== Input data ==
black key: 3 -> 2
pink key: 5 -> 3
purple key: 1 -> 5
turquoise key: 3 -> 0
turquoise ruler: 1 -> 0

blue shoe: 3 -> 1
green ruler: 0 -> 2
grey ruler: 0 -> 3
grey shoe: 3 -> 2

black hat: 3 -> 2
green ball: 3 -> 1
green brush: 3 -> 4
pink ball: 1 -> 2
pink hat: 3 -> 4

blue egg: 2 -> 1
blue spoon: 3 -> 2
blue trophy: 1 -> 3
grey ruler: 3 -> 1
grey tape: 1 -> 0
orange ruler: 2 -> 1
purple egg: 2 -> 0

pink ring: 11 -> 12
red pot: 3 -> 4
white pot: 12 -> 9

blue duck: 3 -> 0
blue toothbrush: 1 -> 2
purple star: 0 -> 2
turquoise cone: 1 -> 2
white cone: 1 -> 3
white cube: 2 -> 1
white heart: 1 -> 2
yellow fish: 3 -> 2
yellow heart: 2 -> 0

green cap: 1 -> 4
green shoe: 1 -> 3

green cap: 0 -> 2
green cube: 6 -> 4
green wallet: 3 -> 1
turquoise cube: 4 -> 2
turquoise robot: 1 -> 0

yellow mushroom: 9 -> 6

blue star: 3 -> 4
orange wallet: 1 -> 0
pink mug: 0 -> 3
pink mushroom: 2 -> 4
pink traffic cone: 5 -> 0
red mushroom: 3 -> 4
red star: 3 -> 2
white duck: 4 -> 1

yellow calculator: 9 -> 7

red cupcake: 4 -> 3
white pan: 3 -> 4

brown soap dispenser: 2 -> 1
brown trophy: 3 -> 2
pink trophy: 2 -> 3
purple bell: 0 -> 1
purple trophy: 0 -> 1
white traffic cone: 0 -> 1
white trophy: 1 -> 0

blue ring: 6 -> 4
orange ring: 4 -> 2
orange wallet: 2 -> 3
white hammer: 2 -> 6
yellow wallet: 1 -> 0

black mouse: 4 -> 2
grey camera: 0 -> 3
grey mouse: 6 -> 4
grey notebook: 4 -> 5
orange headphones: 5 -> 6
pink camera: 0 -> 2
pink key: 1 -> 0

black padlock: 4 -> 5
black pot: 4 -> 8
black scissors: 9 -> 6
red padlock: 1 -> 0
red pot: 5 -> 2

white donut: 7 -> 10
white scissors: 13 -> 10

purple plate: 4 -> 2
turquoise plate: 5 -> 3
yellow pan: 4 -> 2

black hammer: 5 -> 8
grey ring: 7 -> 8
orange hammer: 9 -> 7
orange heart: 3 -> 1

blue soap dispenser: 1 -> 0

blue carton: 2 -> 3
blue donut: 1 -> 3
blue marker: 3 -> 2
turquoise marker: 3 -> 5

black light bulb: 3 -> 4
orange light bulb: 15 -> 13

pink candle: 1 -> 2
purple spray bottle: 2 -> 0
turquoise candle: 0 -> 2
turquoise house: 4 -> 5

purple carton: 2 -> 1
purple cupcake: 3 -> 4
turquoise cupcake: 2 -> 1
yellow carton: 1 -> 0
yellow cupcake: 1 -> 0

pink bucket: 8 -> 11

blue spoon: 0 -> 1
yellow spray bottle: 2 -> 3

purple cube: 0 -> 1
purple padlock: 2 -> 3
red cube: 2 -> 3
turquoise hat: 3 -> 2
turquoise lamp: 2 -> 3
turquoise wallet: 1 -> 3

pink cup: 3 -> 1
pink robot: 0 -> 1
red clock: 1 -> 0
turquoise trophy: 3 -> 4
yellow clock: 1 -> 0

== Requirement ==
Repeat the entries above verbatim, but only from the line that has "yellow pan: 4 -> 2" down to the line that has "orange light bulb: 15 -> 13", inclusive.

== Written solution ==
yellow pan: 4 -> 2

black hammer: 5 -> 8
grey ring: 7 -> 8
orange hammer: 9 -> 7
orange heart: 3 -> 1

blue soap dispenser: 1 -> 0

blue carton: 2 -> 3
blue donut: 1 -> 3
blue marker: 3 -> 2
turquoise marker: 3 -> 5

black light bulb: 3 -> 4
orange light bulb: 15 -> 13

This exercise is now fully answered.